(Revision tracking records)
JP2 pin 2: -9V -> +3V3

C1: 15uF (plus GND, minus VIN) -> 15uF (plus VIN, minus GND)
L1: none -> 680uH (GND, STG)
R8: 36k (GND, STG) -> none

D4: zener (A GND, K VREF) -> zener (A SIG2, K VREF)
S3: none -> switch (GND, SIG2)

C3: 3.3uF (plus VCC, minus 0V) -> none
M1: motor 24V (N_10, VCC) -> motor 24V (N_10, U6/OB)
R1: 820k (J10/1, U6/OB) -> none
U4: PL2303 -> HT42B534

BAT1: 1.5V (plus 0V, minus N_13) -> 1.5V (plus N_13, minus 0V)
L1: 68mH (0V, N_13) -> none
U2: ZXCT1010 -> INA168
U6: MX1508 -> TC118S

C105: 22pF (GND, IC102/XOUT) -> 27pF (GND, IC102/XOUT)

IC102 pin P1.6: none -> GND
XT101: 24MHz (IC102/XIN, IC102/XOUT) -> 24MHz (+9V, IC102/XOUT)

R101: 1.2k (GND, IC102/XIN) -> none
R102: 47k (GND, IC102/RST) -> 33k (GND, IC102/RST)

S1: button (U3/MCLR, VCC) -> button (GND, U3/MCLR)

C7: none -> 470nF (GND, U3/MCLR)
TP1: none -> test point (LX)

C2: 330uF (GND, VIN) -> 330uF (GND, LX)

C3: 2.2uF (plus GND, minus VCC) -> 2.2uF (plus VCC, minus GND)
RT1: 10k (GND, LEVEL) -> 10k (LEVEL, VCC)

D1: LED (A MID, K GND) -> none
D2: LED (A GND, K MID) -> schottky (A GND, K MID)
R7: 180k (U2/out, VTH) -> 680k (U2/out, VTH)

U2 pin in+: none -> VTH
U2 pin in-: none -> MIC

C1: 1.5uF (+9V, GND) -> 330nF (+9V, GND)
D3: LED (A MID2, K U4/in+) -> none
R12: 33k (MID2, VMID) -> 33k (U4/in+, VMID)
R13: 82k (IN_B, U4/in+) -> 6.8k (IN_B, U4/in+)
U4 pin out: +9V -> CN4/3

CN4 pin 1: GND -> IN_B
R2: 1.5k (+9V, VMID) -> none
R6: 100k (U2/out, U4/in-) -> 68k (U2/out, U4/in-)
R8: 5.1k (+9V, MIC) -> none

Instructions for the task:
Your answer should consist only of the lines from the one with "U2 pin in+: none -> VTH" through the last line of the entries above, retyped exactly.

Result of the exercise:
U2 pin in+: none -> VTH
U2 pin in-: none -> MIC

C1: 1.5uF (+9V, GND) -> 330nF (+9V, GND)
D3: LED (A MID2, K U4/in+) -> none
R12: 33k (MID2, VMID) -> 33k (U4/in+, VMID)
R13: 82k (IN_B, U4/in+) -> 6.8k (IN_B, U4/in+)
U4 pin out: +9V -> CN4/3

CN4 pin 1: GND -> IN_B
R2: 1.5k (+9V, VMID) -> none
R6: 100k (U2/out, U4/in-) -> 68k (U2/out, U4/in-)
R8: 5.1k (+9V, MIC) -> none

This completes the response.